• _PROVIDED MATERIAL_

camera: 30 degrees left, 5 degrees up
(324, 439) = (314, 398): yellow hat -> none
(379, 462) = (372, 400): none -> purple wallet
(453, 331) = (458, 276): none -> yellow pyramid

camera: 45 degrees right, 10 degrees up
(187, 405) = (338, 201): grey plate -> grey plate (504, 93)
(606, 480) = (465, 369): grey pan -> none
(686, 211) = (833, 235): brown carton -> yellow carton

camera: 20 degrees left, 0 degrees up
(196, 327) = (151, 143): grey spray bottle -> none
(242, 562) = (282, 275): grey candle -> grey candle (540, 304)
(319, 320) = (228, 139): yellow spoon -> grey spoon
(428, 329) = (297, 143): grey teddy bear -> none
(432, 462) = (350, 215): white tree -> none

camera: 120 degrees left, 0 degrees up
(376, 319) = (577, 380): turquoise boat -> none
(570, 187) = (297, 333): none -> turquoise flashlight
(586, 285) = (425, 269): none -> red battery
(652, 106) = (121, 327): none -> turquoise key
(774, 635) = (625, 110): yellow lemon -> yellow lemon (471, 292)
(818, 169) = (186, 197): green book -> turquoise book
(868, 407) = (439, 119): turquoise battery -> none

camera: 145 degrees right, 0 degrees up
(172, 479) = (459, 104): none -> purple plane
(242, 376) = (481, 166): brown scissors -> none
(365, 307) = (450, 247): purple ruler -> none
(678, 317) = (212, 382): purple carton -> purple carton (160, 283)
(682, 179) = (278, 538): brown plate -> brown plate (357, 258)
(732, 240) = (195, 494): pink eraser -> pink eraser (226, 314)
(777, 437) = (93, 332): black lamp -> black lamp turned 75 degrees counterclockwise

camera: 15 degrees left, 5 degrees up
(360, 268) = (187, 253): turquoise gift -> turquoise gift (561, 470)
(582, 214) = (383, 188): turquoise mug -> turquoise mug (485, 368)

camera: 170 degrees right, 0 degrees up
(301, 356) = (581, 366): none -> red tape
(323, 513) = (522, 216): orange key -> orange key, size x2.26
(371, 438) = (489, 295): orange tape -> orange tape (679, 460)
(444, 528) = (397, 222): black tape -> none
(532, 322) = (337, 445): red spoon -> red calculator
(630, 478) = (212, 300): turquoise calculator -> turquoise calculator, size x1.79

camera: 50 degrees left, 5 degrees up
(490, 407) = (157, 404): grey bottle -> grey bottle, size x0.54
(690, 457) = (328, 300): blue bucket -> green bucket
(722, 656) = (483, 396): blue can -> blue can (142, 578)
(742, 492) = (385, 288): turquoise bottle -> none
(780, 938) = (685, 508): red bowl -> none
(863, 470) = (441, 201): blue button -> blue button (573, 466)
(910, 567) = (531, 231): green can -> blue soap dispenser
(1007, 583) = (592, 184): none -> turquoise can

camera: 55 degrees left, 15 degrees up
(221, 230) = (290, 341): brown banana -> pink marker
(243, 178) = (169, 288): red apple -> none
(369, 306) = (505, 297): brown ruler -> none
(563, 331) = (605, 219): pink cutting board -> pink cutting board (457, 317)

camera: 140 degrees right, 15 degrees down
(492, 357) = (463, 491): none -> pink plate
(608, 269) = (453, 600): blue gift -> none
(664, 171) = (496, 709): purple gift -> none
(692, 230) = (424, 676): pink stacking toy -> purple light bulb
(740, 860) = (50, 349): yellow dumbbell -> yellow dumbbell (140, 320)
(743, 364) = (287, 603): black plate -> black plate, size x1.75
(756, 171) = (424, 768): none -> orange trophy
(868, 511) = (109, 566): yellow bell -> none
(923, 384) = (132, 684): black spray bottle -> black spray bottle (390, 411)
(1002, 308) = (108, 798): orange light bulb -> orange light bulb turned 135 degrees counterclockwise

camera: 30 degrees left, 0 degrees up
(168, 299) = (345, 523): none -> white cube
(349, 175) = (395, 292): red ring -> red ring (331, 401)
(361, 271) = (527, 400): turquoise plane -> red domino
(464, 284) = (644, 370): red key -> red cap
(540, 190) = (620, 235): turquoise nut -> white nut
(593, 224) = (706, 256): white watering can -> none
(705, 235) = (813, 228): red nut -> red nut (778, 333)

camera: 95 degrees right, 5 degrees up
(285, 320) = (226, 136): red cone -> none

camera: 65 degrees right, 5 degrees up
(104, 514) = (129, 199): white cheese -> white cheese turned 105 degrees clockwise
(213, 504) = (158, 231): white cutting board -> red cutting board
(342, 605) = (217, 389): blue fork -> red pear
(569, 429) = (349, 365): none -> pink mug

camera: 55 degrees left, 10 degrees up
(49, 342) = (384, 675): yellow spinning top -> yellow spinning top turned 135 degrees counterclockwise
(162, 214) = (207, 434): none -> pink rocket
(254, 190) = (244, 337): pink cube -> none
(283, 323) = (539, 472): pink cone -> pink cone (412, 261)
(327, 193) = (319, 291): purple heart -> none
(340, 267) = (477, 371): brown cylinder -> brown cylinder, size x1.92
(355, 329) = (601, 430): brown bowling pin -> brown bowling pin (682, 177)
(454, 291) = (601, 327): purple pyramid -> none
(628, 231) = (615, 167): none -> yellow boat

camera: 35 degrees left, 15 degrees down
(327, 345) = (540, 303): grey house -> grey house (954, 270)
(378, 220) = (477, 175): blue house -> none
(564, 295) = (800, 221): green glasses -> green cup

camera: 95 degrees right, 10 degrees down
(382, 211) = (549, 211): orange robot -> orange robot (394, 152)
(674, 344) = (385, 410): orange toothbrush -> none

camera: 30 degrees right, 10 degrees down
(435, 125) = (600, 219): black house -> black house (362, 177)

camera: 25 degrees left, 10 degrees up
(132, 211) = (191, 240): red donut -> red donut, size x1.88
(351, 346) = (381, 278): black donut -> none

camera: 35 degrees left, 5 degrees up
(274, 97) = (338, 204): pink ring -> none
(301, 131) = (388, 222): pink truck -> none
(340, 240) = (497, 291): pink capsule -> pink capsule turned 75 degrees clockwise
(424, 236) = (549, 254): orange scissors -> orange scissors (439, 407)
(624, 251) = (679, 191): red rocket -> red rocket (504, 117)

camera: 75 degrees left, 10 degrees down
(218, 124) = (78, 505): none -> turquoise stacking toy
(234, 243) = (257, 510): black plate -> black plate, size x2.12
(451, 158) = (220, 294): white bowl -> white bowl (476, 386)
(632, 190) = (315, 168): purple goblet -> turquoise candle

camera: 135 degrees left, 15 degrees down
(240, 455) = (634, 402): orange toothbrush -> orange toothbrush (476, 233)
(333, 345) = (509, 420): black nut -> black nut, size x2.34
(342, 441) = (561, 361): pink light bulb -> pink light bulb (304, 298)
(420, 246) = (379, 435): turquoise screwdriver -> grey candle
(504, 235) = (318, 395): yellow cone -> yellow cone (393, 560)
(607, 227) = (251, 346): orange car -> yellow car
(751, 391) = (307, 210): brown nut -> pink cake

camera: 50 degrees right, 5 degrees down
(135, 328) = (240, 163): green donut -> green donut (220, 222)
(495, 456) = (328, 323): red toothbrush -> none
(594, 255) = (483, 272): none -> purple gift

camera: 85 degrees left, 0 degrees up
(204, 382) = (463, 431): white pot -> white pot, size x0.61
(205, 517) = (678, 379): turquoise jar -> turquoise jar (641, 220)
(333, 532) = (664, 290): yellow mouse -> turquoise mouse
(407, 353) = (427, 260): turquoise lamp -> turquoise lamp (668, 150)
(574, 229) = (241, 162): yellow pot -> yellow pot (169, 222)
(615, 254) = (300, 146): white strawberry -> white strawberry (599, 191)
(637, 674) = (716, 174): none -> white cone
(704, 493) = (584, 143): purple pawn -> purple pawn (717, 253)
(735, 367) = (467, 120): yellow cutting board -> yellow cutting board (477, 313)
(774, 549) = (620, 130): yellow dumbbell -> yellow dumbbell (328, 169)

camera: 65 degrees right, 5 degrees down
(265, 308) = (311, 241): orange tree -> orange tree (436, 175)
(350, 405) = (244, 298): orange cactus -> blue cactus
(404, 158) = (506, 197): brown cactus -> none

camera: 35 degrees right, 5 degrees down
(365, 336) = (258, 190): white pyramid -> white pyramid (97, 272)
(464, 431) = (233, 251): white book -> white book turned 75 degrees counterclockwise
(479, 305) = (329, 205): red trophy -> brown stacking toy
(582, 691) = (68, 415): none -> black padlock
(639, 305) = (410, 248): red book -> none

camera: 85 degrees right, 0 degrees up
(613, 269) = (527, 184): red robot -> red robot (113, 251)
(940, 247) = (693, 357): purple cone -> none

• _WHAT YOU NEED TO DO_
In the listing above, find each line with "tape" and copy it.

• _EXPECTED ANSWER_
(301, 356) = (581, 366): none -> red tape
(371, 438) = (489, 295): orange tape -> orange tape (679, 460)
(444, 528) = (397, 222): black tape -> none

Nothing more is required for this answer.